Saved entries:
>>>>

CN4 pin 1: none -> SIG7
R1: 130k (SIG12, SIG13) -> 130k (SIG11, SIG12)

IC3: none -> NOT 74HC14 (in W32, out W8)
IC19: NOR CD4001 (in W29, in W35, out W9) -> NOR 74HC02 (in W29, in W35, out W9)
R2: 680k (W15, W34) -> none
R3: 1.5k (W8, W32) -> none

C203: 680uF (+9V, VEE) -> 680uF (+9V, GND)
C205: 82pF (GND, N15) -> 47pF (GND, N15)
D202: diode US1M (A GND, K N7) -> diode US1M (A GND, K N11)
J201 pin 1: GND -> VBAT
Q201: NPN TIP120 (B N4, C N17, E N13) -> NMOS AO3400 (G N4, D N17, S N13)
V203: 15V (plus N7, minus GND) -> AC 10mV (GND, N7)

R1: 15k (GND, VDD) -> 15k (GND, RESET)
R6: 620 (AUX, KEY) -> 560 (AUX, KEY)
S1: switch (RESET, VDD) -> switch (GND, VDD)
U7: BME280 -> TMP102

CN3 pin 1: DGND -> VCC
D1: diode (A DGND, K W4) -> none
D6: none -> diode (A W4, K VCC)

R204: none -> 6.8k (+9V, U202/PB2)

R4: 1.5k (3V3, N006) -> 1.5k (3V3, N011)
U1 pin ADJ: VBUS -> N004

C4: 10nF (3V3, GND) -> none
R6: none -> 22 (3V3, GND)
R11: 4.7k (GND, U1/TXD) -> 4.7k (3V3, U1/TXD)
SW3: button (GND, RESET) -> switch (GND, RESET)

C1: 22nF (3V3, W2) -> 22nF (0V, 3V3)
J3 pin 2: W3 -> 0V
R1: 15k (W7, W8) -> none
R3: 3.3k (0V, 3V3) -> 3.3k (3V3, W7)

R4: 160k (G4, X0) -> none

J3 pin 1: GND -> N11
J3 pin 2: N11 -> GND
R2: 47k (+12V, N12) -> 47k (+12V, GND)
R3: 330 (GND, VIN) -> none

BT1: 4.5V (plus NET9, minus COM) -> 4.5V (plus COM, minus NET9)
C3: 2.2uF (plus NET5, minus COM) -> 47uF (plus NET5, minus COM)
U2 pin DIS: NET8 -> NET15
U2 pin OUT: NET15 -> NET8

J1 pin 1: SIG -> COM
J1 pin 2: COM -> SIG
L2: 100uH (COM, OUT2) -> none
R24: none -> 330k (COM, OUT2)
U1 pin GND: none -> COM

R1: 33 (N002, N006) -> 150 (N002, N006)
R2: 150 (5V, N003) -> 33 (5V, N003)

<<<<

Task prompt: Say how many lines of the data include the word "DGND". Nothing other than the number should be given.

Final answer: 2